PROBLEM REQUIREMENTS
Quote the items word for word, starting with the line that contains "Incorrect, pink plaid" and continuing through the line that contains "Looking at this".

---

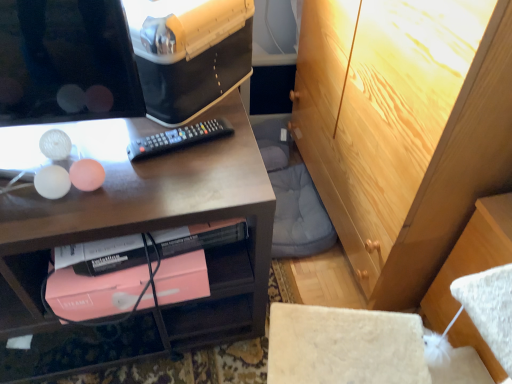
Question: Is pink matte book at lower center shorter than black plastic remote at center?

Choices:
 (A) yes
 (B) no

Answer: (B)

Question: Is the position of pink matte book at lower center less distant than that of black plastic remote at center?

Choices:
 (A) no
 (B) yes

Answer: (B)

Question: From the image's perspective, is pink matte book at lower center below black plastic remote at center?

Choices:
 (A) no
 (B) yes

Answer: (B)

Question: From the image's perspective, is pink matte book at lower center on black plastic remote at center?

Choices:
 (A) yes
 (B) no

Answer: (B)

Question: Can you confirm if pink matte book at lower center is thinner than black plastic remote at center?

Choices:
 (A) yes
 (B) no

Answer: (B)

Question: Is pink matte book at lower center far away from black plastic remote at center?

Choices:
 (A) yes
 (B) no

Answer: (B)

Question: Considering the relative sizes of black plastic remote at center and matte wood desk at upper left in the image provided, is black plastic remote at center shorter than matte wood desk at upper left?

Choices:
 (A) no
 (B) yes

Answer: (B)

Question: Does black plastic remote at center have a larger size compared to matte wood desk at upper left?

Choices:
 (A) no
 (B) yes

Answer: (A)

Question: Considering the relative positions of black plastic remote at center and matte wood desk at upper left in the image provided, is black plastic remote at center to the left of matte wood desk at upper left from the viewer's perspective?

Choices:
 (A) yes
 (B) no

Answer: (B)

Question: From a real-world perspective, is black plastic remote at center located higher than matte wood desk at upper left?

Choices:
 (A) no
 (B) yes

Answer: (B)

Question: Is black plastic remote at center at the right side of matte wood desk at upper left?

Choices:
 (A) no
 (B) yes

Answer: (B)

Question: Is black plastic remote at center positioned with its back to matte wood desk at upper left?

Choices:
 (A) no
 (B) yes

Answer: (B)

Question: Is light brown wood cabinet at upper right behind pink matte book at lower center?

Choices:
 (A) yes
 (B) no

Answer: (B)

---

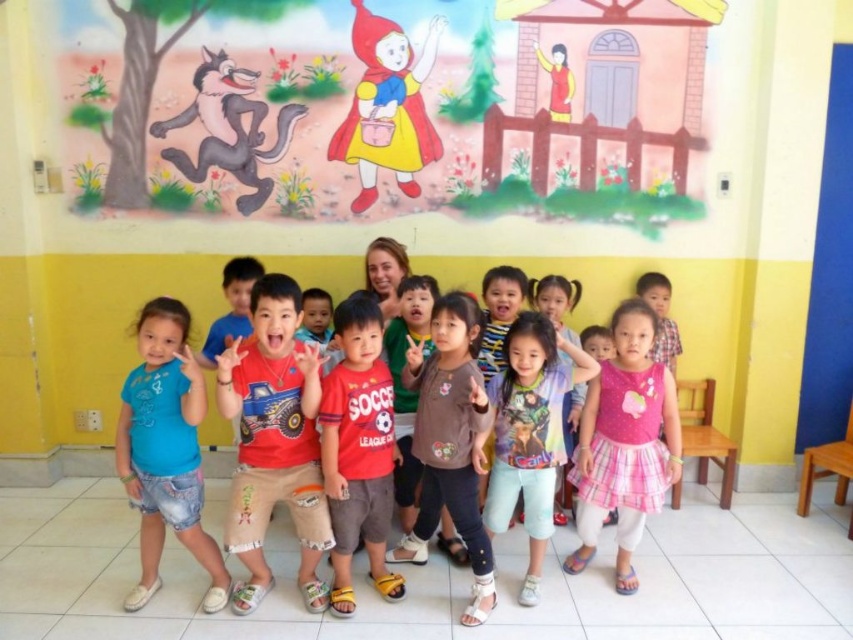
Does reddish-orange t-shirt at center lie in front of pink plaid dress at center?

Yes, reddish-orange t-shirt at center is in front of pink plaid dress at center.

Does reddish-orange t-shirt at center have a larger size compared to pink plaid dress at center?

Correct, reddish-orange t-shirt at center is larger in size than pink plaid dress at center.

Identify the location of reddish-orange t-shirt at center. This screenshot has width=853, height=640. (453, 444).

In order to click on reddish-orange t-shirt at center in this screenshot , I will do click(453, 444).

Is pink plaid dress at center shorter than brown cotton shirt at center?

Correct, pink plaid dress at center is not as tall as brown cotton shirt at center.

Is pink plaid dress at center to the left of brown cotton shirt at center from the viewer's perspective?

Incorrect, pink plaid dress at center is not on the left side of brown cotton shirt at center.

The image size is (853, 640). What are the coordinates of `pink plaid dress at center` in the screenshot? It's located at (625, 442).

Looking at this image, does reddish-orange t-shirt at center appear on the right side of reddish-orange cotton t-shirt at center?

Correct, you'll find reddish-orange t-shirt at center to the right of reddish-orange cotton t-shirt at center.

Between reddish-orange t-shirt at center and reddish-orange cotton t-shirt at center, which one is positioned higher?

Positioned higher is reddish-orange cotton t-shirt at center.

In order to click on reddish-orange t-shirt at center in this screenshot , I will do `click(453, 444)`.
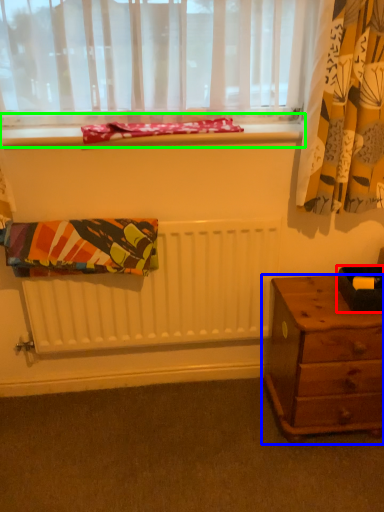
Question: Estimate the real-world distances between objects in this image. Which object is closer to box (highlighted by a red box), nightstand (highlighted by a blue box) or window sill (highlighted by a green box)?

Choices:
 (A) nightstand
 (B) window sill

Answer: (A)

---

WRITTEN ANSWER
Incorrect, pink plaid dress at center is not on the left side of brown cotton shirt at center.

The image size is (853, 640). What are the coordinates of `pink plaid dress at center` in the screenshot? It's located at (625, 442).

Looking at this image, does reddish-orange t-shirt at center appear on the right side of reddish-orange cotton t-shirt at center?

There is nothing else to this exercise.